(Object tracking records)
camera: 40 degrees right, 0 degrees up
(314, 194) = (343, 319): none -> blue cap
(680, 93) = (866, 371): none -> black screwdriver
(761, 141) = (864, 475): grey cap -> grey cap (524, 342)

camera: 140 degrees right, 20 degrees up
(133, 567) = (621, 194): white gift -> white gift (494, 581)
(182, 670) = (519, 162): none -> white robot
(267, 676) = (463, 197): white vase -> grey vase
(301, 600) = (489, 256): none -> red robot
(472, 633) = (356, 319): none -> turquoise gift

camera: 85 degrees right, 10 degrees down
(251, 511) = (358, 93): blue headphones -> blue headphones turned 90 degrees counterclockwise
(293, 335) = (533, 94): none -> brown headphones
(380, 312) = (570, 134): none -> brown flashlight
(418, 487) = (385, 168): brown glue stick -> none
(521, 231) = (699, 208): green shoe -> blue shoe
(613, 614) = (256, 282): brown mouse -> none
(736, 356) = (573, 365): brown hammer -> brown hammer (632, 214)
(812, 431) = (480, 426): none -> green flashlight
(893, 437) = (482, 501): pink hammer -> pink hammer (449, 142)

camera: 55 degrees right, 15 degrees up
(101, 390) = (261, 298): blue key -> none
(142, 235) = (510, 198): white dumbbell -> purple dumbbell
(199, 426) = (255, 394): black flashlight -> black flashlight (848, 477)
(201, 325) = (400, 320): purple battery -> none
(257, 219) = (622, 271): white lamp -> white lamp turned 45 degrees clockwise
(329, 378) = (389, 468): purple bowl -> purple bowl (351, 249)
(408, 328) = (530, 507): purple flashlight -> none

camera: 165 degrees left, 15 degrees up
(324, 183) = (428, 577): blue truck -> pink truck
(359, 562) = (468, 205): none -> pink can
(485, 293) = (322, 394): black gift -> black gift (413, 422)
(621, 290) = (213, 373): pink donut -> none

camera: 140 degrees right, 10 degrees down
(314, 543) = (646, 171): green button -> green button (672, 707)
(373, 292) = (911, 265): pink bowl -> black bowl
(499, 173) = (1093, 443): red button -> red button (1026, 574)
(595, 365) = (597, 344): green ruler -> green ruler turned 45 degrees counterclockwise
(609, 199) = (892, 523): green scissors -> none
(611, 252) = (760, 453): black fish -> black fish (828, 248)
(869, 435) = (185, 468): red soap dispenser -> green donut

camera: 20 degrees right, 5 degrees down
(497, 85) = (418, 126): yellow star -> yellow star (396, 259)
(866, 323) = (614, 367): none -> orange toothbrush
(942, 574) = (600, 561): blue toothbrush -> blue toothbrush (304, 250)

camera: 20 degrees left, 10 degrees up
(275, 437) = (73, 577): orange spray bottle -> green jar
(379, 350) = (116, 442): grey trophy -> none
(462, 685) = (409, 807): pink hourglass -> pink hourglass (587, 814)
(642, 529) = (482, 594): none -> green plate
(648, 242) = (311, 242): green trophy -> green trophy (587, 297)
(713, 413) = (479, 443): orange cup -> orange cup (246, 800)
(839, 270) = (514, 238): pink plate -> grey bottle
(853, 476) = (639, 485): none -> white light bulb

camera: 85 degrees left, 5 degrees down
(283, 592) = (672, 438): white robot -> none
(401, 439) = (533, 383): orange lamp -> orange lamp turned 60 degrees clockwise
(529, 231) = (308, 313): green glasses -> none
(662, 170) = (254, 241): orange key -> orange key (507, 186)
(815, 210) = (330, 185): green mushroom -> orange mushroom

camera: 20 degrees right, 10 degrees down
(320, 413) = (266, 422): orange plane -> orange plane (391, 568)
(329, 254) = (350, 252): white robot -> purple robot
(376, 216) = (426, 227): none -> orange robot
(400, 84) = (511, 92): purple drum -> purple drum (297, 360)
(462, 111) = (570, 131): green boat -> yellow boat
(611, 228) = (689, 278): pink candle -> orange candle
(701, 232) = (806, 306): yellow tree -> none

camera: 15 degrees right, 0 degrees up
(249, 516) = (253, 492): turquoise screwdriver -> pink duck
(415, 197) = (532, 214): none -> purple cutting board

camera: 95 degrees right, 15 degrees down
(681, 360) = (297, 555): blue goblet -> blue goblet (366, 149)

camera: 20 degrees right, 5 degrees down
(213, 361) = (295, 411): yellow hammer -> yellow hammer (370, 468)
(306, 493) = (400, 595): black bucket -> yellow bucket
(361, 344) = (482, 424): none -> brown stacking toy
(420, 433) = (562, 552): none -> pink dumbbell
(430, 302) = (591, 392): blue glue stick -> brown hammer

Work request: Using the entries above, state how many lines contain the string "bowl"; the number is all that is needed.

The completed task: 2